- WHAT YOU SHOULD DO:
Would you transcribe word for word every line from the one containing "change=relocated; old=brosse à" to the end of the data, both ends included, and leave out the rest?

- SUPPLIED INFORMATION:
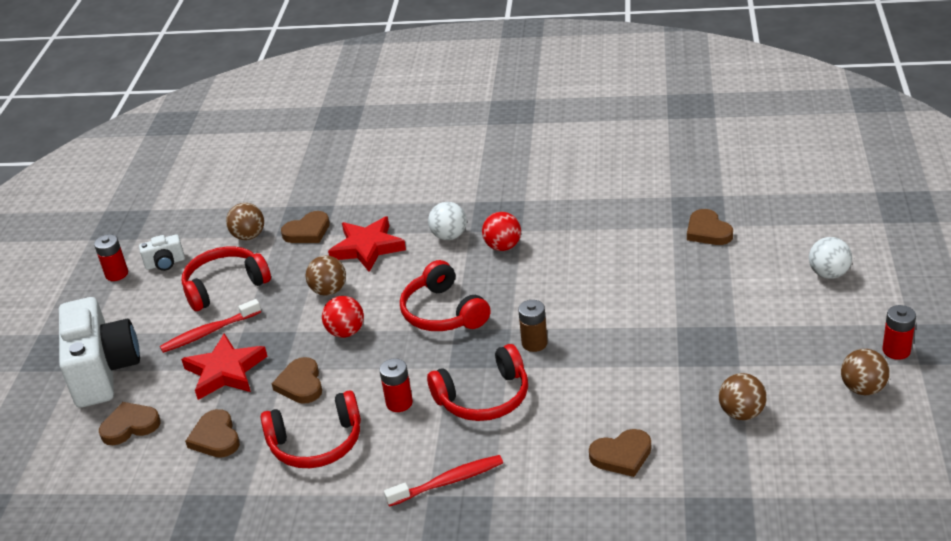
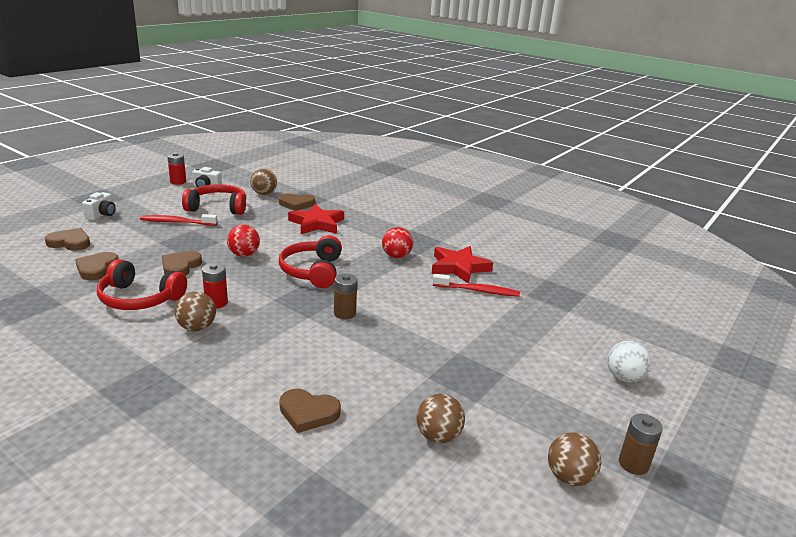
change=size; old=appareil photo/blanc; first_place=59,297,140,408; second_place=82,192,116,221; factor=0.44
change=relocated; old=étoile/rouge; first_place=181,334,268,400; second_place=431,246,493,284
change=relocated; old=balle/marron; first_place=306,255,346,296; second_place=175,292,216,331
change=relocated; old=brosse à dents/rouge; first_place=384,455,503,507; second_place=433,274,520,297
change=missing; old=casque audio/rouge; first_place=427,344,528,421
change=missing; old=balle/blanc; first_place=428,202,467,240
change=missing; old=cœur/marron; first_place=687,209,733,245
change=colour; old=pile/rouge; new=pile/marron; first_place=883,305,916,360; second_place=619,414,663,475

- SOLUTION FOR THIS TASK:
change=relocated; old=brosse à dents/rouge; first_place=384,455,503,507; second_place=433,274,520,297
change=missing; old=casque audio/rouge; first_place=427,344,528,421
change=missing; old=balle/blanc; first_place=428,202,467,240
change=missing; old=cœur/marron; first_place=687,209,733,245
change=colour; old=pile/rouge; new=pile/marron; first_place=883,305,916,360; second_place=619,414,663,475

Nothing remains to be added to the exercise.